Before-and-after change records
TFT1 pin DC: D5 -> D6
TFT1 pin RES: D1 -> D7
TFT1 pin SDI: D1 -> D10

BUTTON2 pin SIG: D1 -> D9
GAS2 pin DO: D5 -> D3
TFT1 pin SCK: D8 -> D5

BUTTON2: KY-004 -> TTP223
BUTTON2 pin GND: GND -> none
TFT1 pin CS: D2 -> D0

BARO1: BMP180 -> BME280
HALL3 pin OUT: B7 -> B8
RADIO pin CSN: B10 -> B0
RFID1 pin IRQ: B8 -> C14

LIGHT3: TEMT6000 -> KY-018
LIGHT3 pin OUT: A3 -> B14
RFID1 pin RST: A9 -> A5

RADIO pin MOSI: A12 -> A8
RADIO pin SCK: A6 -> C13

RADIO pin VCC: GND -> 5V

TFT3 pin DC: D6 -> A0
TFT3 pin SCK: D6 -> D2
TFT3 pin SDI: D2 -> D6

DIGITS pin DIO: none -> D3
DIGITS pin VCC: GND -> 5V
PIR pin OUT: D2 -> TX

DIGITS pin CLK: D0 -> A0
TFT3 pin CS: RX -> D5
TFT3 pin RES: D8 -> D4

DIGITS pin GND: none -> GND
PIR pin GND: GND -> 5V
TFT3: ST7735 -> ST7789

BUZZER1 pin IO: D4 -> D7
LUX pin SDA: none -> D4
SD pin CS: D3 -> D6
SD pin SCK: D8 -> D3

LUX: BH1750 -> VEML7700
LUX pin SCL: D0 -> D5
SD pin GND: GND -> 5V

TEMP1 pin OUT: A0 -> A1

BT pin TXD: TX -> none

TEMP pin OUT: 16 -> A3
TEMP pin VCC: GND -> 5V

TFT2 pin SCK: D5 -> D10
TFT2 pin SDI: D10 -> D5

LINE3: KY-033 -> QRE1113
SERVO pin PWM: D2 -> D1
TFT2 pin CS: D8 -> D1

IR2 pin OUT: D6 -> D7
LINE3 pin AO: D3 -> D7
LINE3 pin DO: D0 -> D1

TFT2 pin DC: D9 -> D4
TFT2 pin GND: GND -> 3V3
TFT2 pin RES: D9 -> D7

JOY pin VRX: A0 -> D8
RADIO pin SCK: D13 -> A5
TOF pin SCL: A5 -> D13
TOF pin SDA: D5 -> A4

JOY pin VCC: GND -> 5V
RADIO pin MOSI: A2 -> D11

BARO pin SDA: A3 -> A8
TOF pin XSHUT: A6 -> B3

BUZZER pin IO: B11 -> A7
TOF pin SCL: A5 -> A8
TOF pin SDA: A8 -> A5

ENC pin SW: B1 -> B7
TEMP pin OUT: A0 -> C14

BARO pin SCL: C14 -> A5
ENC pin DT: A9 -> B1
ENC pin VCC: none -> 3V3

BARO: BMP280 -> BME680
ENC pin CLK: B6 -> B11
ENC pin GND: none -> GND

* _Exercise goal_:
All that is wanted is an exact copy of the lines above from the one with "SERVO pin PWM: D2 -> D1" through the one with "JOY pin VCC: GND -> 5V", with both ends included.

* _Your response_:
SERVO pin PWM: D2 -> D1
TFT2 pin CS: D8 -> D1

IR2 pin OUT: D6 -> D7
LINE3 pin AO: D3 -> D7
LINE3 pin DO: D0 -> D1

TFT2 pin DC: D9 -> D4
TFT2 pin GND: GND -> 3V3
TFT2 pin RES: D9 -> D7

JOY pin VRX: A0 -> D8
RADIO pin SCK: D13 -> A5
TOF pin SCL: A5 -> D13
TOF pin SDA: D5 -> A4

JOY pin VCC: GND -> 5V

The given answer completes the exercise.